*EXERCISE MATERIAL*:
──────────────────────────────

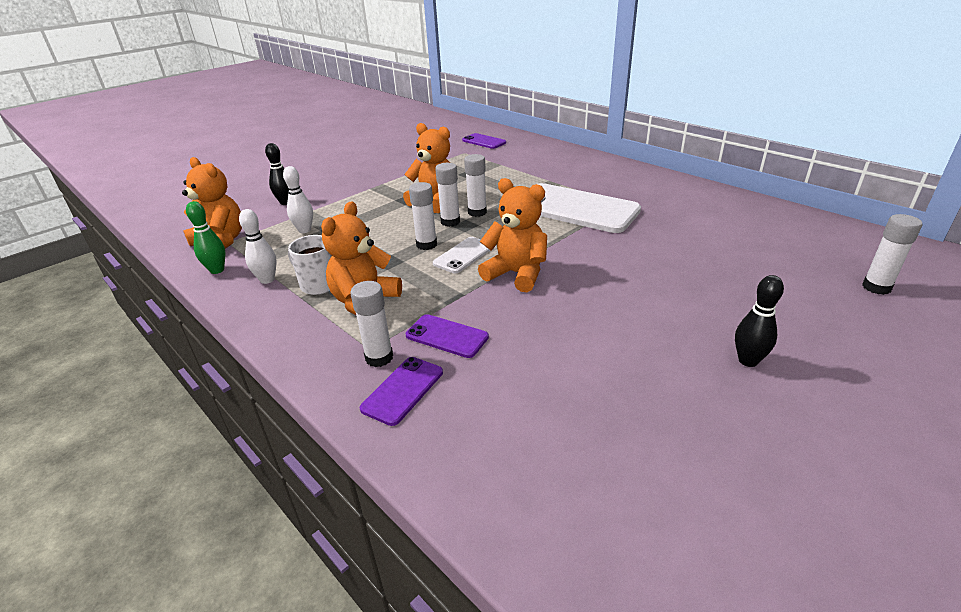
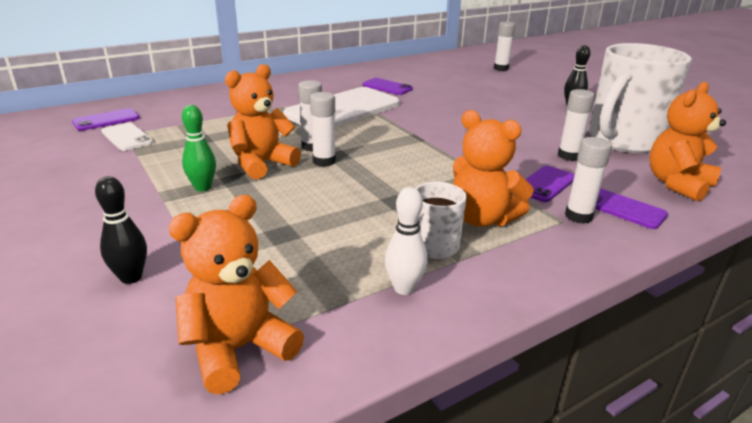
camera: 80 degrees left, 5 degrees down
(217, 270) = (349, 343): green bowling pin -> green bowling pin (203, 187)
(304, 230) = (264, 257): white bowling pin -> none
(426, 245) = (370, 178): white glue stick -> white glue stick (568, 156)
(463, 255) = (404, 163): white phone -> white phone (127, 137)
(516, 274) = (451, 146): orange teddy bear -> orange teddy bear (677, 184)
(624, 408) = (622, 141): none -> white mug
(672, 218) = (387, 87): none -> purple phone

──────────────────────────────

*YOUR INSTRUCTIONS*: Across the whole listing above, find every line with the string "white" and copy it.

*SOLUTION TO THE EXERCISE*:
(304, 230) = (264, 257): white bowling pin -> none
(426, 245) = (370, 178): white glue stick -> white glue stick (568, 156)
(463, 255) = (404, 163): white phone -> white phone (127, 137)
(624, 408) = (622, 141): none -> white mug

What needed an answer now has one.